WHAT YOU ARE ASKED TO DO:
An exact copy of all the data is needed, with every picture left out.

GIVEN DATA:
★ ★ ★ ★
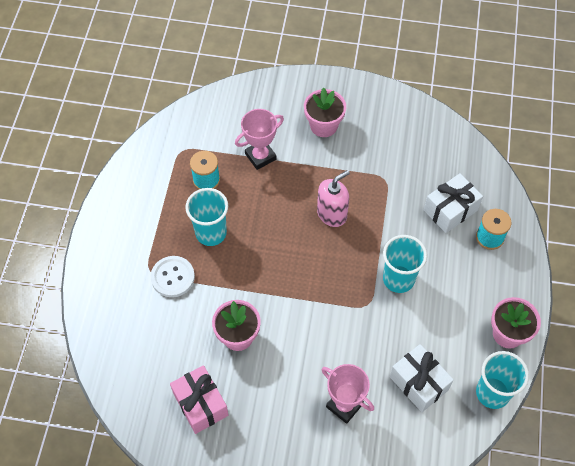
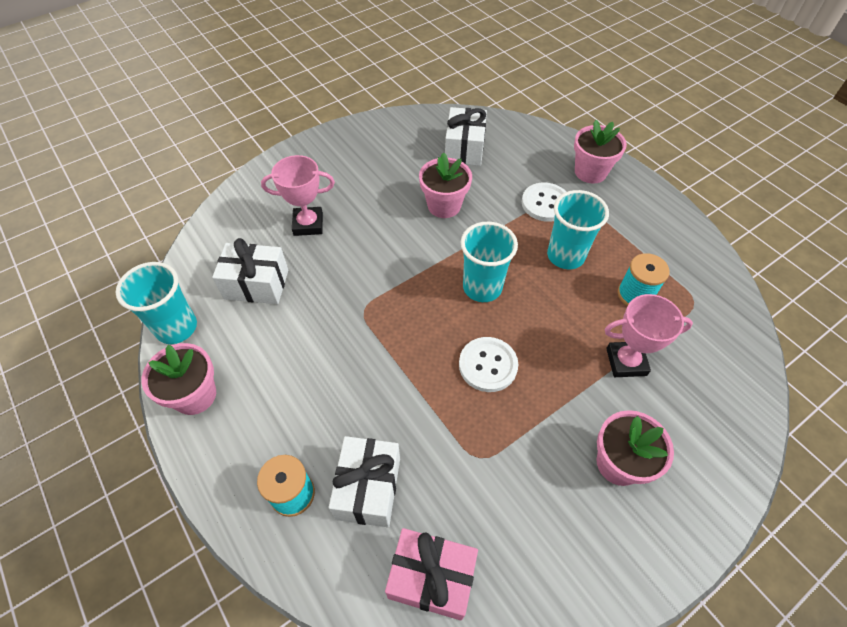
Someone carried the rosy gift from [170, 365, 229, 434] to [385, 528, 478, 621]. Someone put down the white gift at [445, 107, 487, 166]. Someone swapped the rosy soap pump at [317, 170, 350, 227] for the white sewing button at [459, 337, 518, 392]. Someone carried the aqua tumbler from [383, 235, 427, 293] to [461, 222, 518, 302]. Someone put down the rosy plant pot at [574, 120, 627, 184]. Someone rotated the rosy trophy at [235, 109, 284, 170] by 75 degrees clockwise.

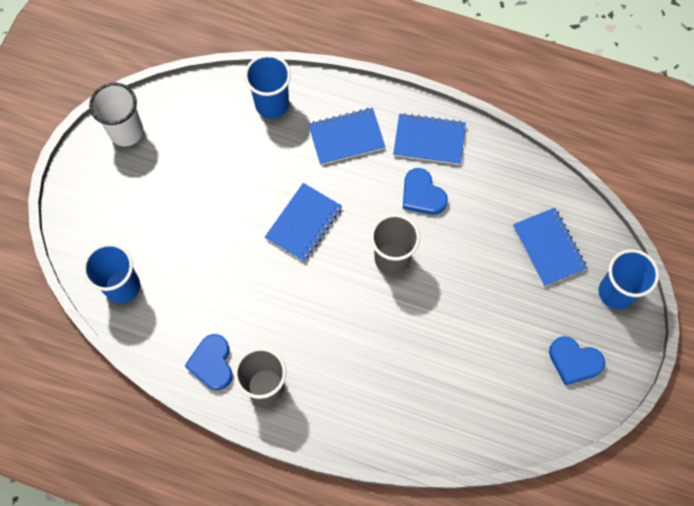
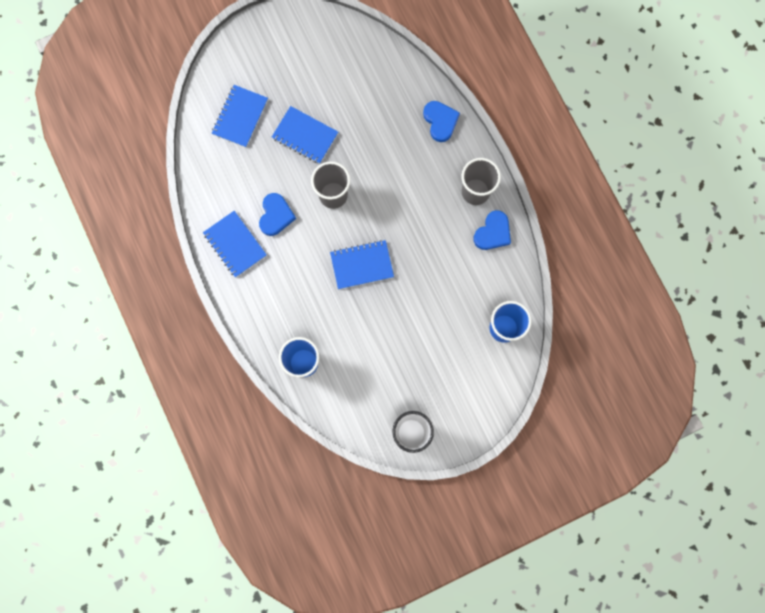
Someone carried the blue exercise book from [308, 108, 385, 165] to [272, 106, 338, 164]. Someone carried the blue love heart from [549, 336, 605, 385] to [423, 101, 460, 142]. Someone took away the blue tumbler at [599, 249, 659, 309].

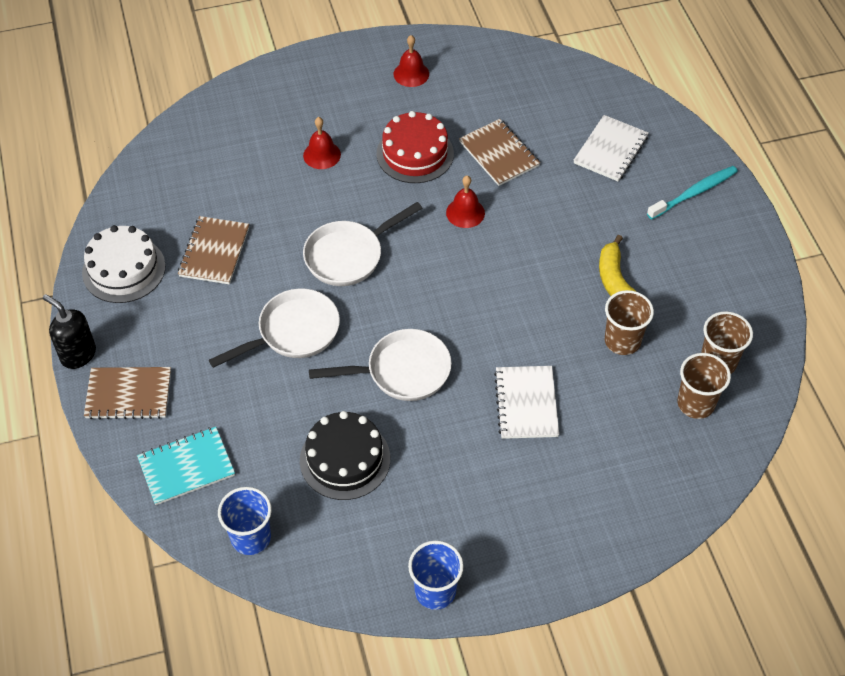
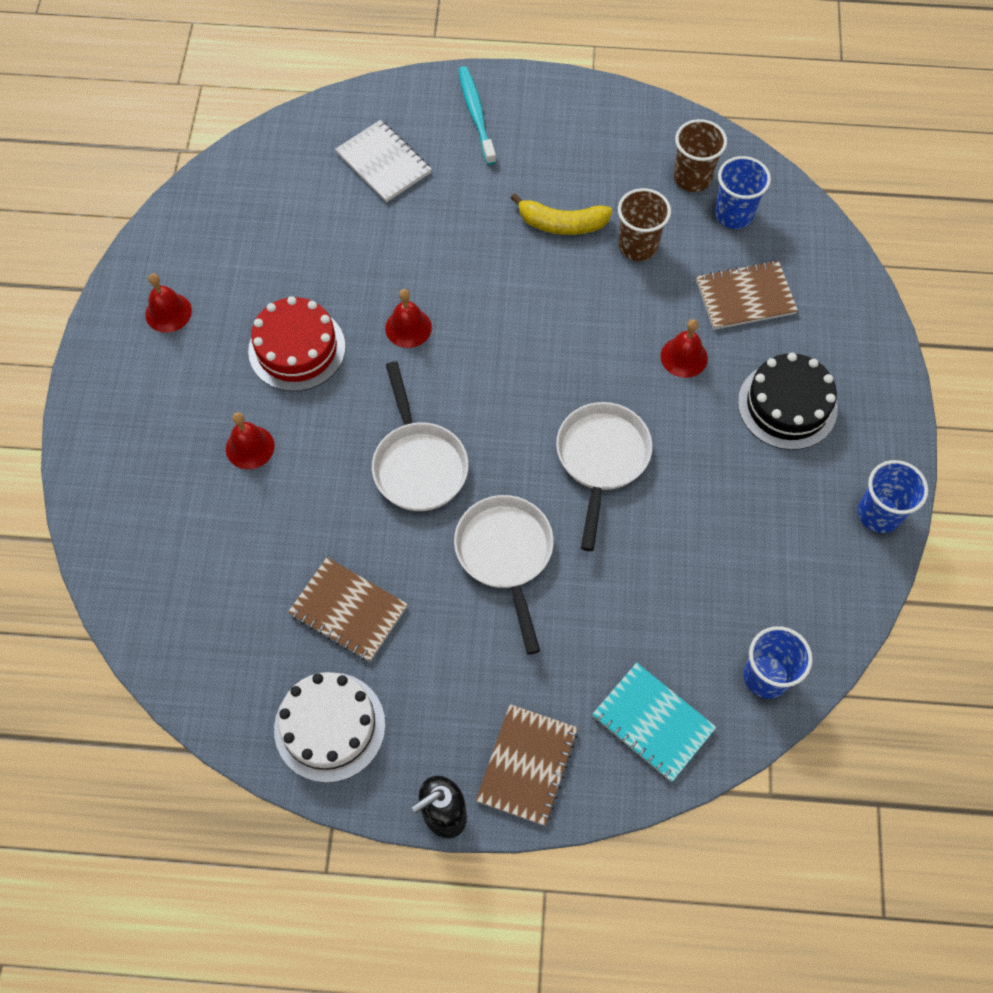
Someone rotated the aqua exercise book at [137, 427, 235, 505] by 45 degrees counterclockwise. Someone swapped the white exercise book at [494, 366, 559, 439] for the scarlet bell at [661, 319, 708, 378]. Someone carried the brown exercise book from [459, 119, 540, 186] to [696, 260, 798, 330]. Someone repainted the brown tumbler at [677, 353, 731, 419], which became the blue tumbler at [715, 156, 771, 229]. Someone carried the ebony gateau from [300, 411, 390, 500] to [738, 353, 838, 450].

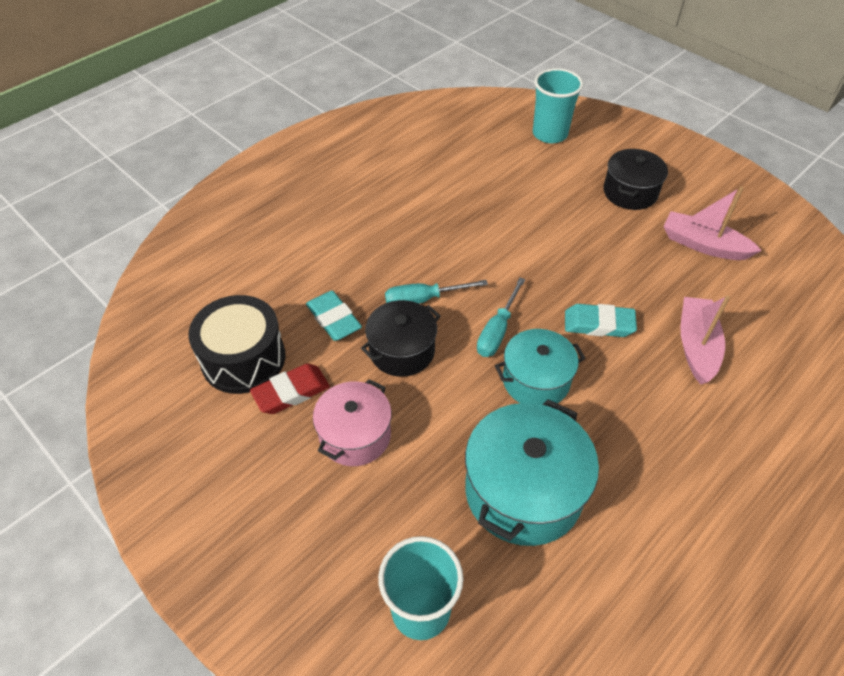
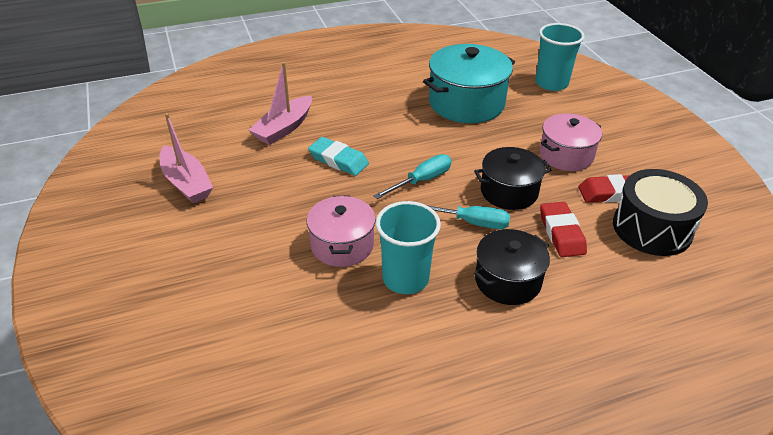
Someone put down the rosy pot at [306, 196, 376, 267]. Someone carried the aqua tumbler from [533, 68, 583, 143] to [376, 201, 441, 294]. Someone carried the ebony pot from [604, 149, 668, 210] to [474, 229, 550, 305]. Someone repainted the aqua eraser at [306, 291, 362, 341], which became the scarlet eraser at [540, 202, 587, 257]. Someone took away the aqua pot at [495, 329, 586, 405].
★ ★ ★ ★
EXPECTED OUTPUT:
Someone carried the rosy gift from [170, 365, 229, 434] to [385, 528, 478, 621]. Someone put down the white gift at [445, 107, 487, 166]. Someone swapped the rosy soap pump at [317, 170, 350, 227] for the white sewing button at [459, 337, 518, 392]. Someone carried the aqua tumbler from [383, 235, 427, 293] to [461, 222, 518, 302]. Someone put down the rosy plant pot at [574, 120, 627, 184]. Someone rotated the rosy trophy at [235, 109, 284, 170] by 75 degrees clockwise.

Someone carried the blue exercise book from [308, 108, 385, 165] to [272, 106, 338, 164]. Someone carried the blue love heart from [549, 336, 605, 385] to [423, 101, 460, 142]. Someone took away the blue tumbler at [599, 249, 659, 309].

Someone rotated the aqua exercise book at [137, 427, 235, 505] by 45 degrees counterclockwise. Someone swapped the white exercise book at [494, 366, 559, 439] for the scarlet bell at [661, 319, 708, 378]. Someone carried the brown exercise book from [459, 119, 540, 186] to [696, 260, 798, 330]. Someone repainted the brown tumbler at [677, 353, 731, 419], which became the blue tumbler at [715, 156, 771, 229]. Someone carried the ebony gateau from [300, 411, 390, 500] to [738, 353, 838, 450].

Someone put down the rosy pot at [306, 196, 376, 267]. Someone carried the aqua tumbler from [533, 68, 583, 143] to [376, 201, 441, 294]. Someone carried the ebony pot from [604, 149, 668, 210] to [474, 229, 550, 305]. Someone repainted the aqua eraser at [306, 291, 362, 341], which became the scarlet eraser at [540, 202, 587, 257]. Someone took away the aqua pot at [495, 329, 586, 405].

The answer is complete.